DIRECTIONS:
Please reproduce the entries below exactly as they stand, but leave the pictures out.

——————————

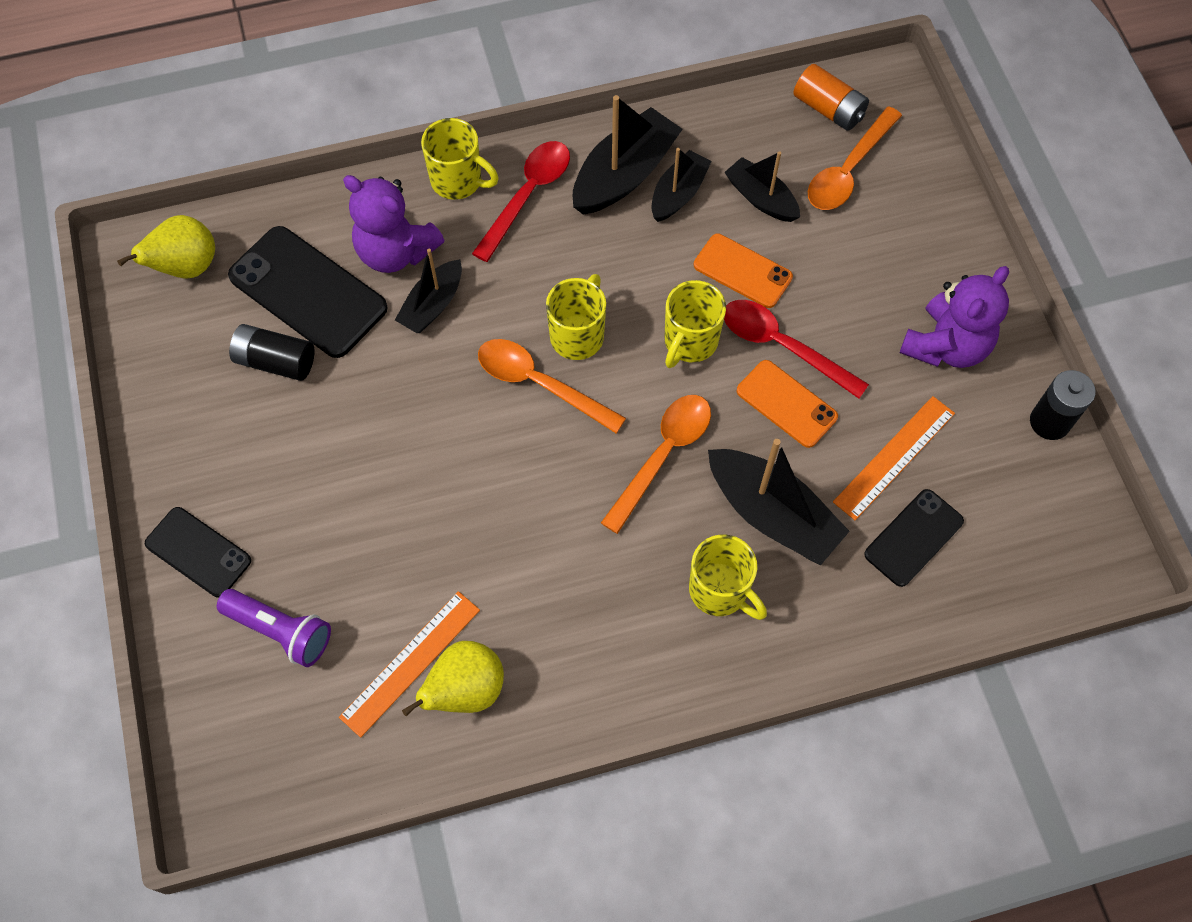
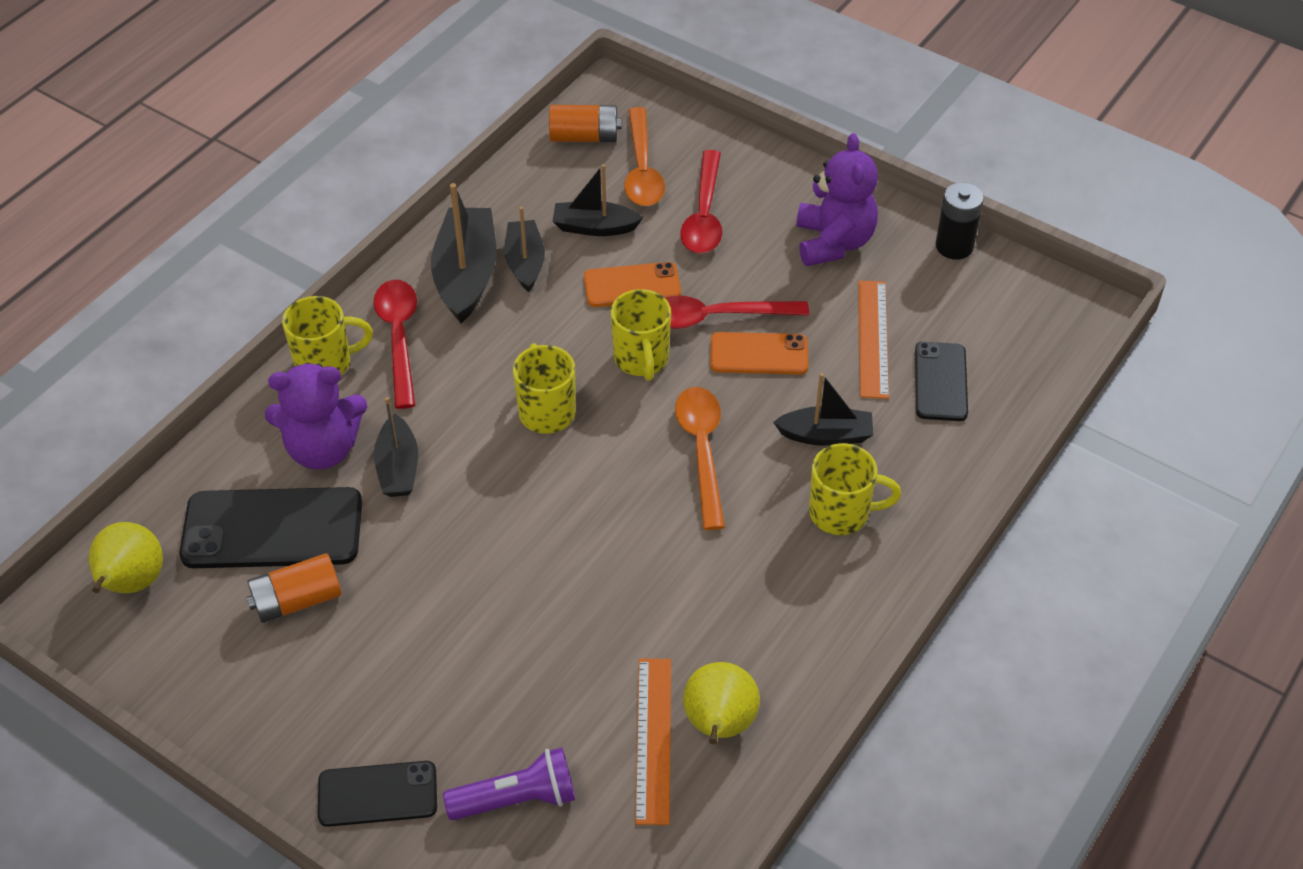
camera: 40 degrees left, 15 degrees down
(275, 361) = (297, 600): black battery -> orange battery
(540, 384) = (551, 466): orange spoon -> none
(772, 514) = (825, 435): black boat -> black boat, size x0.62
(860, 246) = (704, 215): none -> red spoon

——————————

WRITTEN REPLY:
camera: 40 degrees left, 15 degrees down
(275, 361) = (297, 600): black battery -> orange battery
(540, 384) = (551, 466): orange spoon -> none
(772, 514) = (825, 435): black boat -> black boat, size x0.62
(860, 246) = (704, 215): none -> red spoon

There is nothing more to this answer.